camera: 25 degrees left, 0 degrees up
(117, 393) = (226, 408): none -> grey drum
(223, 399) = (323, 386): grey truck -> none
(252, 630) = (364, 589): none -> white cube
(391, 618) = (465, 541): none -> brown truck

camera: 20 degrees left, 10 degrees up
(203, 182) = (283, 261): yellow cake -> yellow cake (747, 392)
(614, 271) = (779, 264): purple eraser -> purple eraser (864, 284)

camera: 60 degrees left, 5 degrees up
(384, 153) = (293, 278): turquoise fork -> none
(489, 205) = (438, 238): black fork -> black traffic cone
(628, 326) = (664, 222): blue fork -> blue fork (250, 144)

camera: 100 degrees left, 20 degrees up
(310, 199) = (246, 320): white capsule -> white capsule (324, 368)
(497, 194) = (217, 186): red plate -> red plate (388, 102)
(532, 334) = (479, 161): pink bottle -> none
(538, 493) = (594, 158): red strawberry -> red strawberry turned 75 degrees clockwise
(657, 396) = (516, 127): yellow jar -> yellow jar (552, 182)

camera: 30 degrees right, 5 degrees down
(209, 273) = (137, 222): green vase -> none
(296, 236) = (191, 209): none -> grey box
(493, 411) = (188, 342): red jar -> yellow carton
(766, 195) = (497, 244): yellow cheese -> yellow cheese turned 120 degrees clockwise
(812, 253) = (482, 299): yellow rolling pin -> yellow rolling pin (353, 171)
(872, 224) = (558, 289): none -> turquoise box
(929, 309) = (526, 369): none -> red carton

________

Task details
Where the listing above reaches the line that contains "(223, 399) = (323, 386): grey truck -> none", start retyping, and finish with the line that contains "(657, 396) = (516, 127): yellow"; reproduce those lines exactly and no others.

Exercise answer
(223, 399) = (323, 386): grey truck -> none
(252, 630) = (364, 589): none -> white cube
(391, 618) = (465, 541): none -> brown truck

camera: 20 degrees left, 10 degrees up
(203, 182) = (283, 261): yellow cake -> yellow cake (747, 392)
(614, 271) = (779, 264): purple eraser -> purple eraser (864, 284)

camera: 60 degrees left, 5 degrees up
(384, 153) = (293, 278): turquoise fork -> none
(489, 205) = (438, 238): black fork -> black traffic cone
(628, 326) = (664, 222): blue fork -> blue fork (250, 144)

camera: 100 degrees left, 20 degrees up
(310, 199) = (246, 320): white capsule -> white capsule (324, 368)
(497, 194) = (217, 186): red plate -> red plate (388, 102)
(532, 334) = (479, 161): pink bottle -> none
(538, 493) = (594, 158): red strawberry -> red strawberry turned 75 degrees clockwise
(657, 396) = (516, 127): yellow jar -> yellow jar (552, 182)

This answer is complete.